[Information supplied start]

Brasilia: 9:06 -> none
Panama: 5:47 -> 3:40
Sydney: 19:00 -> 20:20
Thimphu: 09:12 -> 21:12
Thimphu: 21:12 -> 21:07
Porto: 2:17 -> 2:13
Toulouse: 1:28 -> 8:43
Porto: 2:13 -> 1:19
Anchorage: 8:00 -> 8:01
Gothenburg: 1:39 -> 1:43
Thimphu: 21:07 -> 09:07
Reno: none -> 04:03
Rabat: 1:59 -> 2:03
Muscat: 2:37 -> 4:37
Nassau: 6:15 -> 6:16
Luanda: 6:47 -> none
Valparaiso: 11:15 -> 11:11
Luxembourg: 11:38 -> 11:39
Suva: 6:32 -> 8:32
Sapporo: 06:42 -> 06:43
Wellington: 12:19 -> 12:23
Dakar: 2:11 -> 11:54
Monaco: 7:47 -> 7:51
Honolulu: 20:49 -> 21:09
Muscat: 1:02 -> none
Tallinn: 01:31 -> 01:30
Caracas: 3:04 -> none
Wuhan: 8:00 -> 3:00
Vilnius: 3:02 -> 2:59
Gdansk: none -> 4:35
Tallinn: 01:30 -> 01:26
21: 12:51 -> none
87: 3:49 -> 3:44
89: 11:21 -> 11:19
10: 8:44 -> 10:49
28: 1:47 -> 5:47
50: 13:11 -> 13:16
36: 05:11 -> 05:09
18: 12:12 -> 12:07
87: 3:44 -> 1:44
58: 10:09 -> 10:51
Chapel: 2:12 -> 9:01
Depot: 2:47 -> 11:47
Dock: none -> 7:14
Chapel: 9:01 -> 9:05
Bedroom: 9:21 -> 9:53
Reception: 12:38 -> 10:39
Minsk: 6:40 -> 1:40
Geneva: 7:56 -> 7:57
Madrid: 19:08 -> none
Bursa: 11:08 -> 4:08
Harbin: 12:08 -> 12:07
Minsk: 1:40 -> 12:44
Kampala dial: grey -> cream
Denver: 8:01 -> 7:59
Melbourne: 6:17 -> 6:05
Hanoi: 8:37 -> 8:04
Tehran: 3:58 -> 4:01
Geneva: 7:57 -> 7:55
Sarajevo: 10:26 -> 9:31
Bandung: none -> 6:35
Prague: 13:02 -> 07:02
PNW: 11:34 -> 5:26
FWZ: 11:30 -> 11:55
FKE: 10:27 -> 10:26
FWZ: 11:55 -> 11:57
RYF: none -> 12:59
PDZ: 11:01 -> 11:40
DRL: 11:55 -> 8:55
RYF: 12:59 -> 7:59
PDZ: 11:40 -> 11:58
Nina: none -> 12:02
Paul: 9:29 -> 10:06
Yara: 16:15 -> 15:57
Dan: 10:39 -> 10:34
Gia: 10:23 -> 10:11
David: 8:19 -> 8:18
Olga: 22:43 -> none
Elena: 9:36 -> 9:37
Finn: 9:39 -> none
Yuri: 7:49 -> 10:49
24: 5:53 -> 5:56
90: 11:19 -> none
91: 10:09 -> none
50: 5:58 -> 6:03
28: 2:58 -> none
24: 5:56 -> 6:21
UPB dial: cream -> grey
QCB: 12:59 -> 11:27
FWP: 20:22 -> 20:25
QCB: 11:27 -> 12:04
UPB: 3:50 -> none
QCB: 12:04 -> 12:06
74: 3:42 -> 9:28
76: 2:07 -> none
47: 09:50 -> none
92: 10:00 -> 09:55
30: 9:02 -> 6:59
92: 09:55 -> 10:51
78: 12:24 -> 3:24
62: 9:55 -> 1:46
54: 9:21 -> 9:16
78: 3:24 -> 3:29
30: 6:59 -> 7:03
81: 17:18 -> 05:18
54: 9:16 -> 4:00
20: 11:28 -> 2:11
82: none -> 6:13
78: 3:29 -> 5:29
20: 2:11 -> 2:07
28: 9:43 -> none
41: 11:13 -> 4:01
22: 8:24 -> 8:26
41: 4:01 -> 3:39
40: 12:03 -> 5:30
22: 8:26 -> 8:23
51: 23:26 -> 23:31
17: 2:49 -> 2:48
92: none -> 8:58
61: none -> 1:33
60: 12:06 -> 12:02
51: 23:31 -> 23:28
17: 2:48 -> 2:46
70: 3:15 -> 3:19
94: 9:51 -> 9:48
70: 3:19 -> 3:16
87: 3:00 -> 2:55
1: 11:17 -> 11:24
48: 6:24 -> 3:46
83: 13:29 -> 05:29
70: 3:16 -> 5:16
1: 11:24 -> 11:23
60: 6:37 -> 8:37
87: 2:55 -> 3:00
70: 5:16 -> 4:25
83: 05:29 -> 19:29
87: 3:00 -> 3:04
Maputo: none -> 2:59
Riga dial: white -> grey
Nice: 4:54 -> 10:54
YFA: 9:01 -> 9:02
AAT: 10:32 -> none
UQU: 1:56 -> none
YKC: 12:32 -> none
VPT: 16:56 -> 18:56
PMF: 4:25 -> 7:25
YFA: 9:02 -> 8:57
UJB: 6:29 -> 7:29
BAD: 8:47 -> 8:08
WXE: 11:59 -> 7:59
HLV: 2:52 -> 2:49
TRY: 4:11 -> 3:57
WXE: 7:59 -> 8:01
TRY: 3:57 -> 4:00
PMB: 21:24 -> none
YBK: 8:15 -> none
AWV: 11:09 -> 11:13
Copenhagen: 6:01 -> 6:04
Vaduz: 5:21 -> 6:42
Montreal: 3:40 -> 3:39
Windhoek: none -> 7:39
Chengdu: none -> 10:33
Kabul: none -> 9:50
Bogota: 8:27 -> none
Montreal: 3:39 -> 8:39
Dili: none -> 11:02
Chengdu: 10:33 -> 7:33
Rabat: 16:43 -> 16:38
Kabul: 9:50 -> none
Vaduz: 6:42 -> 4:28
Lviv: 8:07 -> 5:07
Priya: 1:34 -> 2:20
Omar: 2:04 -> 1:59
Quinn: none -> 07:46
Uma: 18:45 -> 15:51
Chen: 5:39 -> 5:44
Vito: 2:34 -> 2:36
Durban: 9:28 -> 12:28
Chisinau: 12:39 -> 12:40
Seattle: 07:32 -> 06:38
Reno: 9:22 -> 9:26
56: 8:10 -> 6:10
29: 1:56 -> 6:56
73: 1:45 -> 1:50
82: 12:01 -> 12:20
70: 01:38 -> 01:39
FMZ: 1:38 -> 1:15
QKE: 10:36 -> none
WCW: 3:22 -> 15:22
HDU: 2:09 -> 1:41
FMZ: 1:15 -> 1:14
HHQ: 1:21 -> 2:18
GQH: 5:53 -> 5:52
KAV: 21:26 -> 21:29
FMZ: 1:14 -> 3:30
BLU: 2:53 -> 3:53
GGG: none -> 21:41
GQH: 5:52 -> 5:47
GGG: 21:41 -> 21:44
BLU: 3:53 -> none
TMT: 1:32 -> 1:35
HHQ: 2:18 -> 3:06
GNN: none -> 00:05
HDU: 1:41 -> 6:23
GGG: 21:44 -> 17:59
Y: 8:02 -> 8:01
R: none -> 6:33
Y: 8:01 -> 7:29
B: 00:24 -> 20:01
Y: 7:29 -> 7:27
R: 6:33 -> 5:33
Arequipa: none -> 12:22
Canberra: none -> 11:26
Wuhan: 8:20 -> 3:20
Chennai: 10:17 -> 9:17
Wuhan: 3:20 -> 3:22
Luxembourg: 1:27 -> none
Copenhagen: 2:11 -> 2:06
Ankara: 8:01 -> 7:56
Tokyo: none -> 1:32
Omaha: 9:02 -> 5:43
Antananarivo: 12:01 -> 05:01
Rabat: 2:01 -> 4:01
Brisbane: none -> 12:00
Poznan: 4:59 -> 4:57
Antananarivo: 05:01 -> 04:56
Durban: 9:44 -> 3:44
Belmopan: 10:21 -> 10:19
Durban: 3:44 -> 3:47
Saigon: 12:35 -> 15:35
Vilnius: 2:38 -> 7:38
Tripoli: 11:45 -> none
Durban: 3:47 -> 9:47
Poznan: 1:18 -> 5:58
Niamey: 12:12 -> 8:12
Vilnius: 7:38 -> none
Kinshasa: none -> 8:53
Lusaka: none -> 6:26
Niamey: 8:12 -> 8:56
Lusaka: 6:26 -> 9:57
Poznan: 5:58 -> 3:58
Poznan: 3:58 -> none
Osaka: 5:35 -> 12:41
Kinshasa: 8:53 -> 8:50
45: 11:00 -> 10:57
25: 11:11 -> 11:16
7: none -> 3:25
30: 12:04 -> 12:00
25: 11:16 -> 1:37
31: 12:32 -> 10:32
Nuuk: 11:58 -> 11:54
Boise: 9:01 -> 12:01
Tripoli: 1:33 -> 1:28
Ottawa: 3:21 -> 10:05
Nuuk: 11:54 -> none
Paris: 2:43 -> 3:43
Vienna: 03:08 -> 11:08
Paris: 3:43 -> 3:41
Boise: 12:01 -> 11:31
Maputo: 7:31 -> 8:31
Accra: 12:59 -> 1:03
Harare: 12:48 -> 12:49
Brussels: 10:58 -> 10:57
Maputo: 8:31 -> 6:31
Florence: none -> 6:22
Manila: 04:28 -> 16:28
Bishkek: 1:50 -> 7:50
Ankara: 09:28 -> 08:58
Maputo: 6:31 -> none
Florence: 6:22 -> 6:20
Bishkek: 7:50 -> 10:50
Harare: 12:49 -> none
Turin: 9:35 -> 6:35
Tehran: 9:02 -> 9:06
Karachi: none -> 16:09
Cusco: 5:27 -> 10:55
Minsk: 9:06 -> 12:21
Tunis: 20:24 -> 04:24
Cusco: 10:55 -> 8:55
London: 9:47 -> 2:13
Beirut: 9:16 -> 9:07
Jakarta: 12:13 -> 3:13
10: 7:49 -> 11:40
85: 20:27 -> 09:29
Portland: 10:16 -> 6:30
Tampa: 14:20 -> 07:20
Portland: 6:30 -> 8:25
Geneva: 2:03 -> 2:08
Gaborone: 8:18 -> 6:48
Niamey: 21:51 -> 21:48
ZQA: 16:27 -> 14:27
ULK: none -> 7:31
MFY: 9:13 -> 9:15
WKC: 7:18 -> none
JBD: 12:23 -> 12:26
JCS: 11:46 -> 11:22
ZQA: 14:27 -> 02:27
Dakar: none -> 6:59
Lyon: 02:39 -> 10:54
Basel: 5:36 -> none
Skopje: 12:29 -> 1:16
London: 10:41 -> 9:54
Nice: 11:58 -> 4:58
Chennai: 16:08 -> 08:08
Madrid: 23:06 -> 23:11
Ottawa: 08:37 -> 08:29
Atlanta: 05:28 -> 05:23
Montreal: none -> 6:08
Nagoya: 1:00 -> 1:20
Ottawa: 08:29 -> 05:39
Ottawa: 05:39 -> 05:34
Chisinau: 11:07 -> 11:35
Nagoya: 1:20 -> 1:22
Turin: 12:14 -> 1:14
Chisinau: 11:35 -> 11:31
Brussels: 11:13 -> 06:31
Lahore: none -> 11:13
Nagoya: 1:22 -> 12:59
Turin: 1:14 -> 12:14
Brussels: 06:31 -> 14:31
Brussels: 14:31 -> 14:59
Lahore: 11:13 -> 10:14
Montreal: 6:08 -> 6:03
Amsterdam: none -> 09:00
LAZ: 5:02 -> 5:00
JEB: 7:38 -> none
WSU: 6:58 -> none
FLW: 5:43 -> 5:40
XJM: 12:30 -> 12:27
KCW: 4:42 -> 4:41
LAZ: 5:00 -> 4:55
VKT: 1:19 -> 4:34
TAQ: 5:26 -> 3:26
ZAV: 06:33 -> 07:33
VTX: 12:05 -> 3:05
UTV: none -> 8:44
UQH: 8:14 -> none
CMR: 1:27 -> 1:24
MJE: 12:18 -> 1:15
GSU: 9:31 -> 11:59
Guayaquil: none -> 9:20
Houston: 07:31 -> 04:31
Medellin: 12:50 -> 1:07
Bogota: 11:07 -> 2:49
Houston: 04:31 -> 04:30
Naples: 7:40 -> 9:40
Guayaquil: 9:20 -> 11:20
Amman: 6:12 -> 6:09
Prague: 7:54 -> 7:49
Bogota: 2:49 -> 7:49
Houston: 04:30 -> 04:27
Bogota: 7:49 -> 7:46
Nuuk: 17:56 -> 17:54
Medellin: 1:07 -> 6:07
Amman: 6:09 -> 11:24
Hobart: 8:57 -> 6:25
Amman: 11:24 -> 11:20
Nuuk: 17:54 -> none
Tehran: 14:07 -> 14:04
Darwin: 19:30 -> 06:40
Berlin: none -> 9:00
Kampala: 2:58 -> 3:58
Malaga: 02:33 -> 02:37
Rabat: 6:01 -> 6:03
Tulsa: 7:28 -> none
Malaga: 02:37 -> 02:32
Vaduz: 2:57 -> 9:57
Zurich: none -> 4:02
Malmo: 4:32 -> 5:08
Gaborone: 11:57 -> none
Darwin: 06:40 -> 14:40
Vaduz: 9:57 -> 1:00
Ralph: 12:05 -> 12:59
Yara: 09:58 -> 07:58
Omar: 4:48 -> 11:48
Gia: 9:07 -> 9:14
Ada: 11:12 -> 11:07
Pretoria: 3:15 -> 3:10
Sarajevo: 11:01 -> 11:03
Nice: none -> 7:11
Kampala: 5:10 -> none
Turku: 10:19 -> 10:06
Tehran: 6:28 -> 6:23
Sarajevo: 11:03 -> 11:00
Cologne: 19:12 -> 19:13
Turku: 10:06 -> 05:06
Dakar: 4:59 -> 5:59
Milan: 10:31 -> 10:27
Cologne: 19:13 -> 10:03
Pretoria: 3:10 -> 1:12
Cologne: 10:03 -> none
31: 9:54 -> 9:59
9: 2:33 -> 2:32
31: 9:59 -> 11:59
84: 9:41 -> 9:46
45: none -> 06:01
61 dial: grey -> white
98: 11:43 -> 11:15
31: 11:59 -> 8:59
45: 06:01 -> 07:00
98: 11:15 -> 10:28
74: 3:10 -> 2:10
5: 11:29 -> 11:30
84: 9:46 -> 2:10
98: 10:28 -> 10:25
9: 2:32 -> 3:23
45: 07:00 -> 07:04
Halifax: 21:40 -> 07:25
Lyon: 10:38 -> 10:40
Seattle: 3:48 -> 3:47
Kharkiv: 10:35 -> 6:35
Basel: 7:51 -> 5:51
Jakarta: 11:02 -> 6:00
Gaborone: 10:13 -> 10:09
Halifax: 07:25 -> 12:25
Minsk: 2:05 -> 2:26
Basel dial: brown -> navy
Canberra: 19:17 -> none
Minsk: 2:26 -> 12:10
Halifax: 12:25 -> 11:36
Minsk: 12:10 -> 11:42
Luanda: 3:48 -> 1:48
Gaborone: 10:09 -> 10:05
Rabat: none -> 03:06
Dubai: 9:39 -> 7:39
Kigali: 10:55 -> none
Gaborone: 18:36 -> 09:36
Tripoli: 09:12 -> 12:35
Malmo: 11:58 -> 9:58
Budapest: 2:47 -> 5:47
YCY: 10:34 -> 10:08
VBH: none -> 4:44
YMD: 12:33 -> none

[Information supplied end]

Your goal: Output the rows from the first one up to and including the row containing "Dan: 10:39 -> 10:34" as a Markdown table with two columns, n for the row number and Row for its text. Leave out any blank rows.

Worked solution:
| n | Row |
|---|---|
| 1 | Brasilia: 9:06 -> none |
| 2 | Panama: 5:47 -> 3:40 |
| 3 | Sydney: 19:00 -> 20:20 |
| 4 | Thimphu: 09:12 -> 21:12 |
| 5 | Thimphu: 21:12 -> 21:07 |
| 6 | Porto: 2:17 -> 2:13 |
| 7 | Toulouse: 1:28 -> 8:43 |
| 8 | Porto: 2:13 -> 1:19 |
| 9 | Anchorage: 8:00 -> 8:01 |
| 10 | Gothenburg: 1:39 -> 1:43 |
| 11 | Thimphu: 21:07 -> 09:07 |
| 12 | Reno: none -> 04:03 |
| 13 | Rabat: 1:59 -> 2:03 |
| 14 | Muscat: 2:37 -> 4:37 |
| 15 | Nassau: 6:15 -> 6:16 |
| 16 | Luanda: 6:47 -> none |
| 17 | Valparaiso: 11:15 -> 11:11 |
| 18 | Luxembourg: 11:38 -> 11:39 |
| 19 | Suva: 6:32 -> 8:32 |
| 20 | Sapporo: 06:42 -> 06:43 |
| 21 | Wellington: 12:19 -> 12:23 |
| 22 | Dakar: 2:11 -> 11:54 |
| 23 | Monaco: 7:47 -> 7:51 |
| 24 | Honolulu: 20:49 -> 21:09 |
| 25 | Muscat: 1:02 -> none |
| 26 | Tallinn: 01:31 -> 01:30 |
| 27 | Caracas: 3:04 -> none |
| 28 | Wuhan: 8:00 -> 3:00 |
| 29 | Vilnius: 3:02 -> 2:59 |
| 30 | Gdansk: none -> 4:35 |
| 31 | Tallinn: 01:30 -> 01:26 |
| 32 | 21: 12:51 -> none |
| 33 | 87: 3:49 -> 3:44 |
| 34 | 89: 11:21 -> 11:19 |
| 35 | 10: 8:44 -> 10:49 |
| 36 | 28: 1:47 -> 5:47 |
| 37 | 50: 13:11 -> 13:16 |
| 38 | 36: 05:11 -> 05:09 |
| 39 | 18: 12:12 -> 12:07 |
| 40 | 87: 3:44 -> 1:44 |
| 41 | 58: 10:09 -> 10:51 |
| 42 | Chapel: 2:12 -> 9:01 |
| 43 | Depot: 2:47 -> 11:47 |
| 44 | Dock: none -> 7:14 |
| 45 | Chapel: 9:01 -> 9:05 |
| 46 | Bedroom: 9:21 -> 9:53 |
| 47 | Reception: 12:38 -> 10:39 |
| 48 | Minsk: 6:40 -> 1:40 |
| 49 | Geneva: 7:56 -> 7:57 |
| 50 | Madrid: 19:08 -> none |
| 51 | Bursa: 11:08 -> 4:08 |
| 52 | Harbin: 12:08 -> 12:07 |
| 53 | Minsk: 1:40 -> 12:44 |
| 54 | Kampala dial: grey -> cream |
| 55 | Denver: 8:01 -> 7:59 |
| 56 | Melbourne: 6:17 -> 6:05 |
| 57 | Hanoi: 8:37 -> 8:04 |
| 58 | Tehran: 3:58 -> 4:01 |
| 59 | Geneva: 7:57 -> 7:55 |
| 60 | Sarajevo: 10:26 -> 9:31 |
| 61 | Bandung: none -> 6:35 |
| 62 | Prague: 13:02 -> 07:02 |
| 63 | PNW: 11:34 -> 5:26 |
| 64 | FWZ: 11:30 -> 11:55 |
| 65 | FKE: 10:27 -> 10:26 |
| 66 | FWZ: 11:55 -> 11:57 |
| 67 | RYF: none -> 12:59 |
| 68 | PDZ: 11:01 -> 11:40 |
| 69 | DRL: 11:55 -> 8:55 |
| 70 | RYF: 12:59 -> 7:59 |
| 71 | PDZ: 11:40 -> 11:58 |
| 72 | Nina: none -> 12:02 |
| 73 | Paul: 9:29 -> 10:06 |
| 74 | Yara: 16:15 -> 15:57 |
| 75 | Dan: 10:39 -> 10:34 |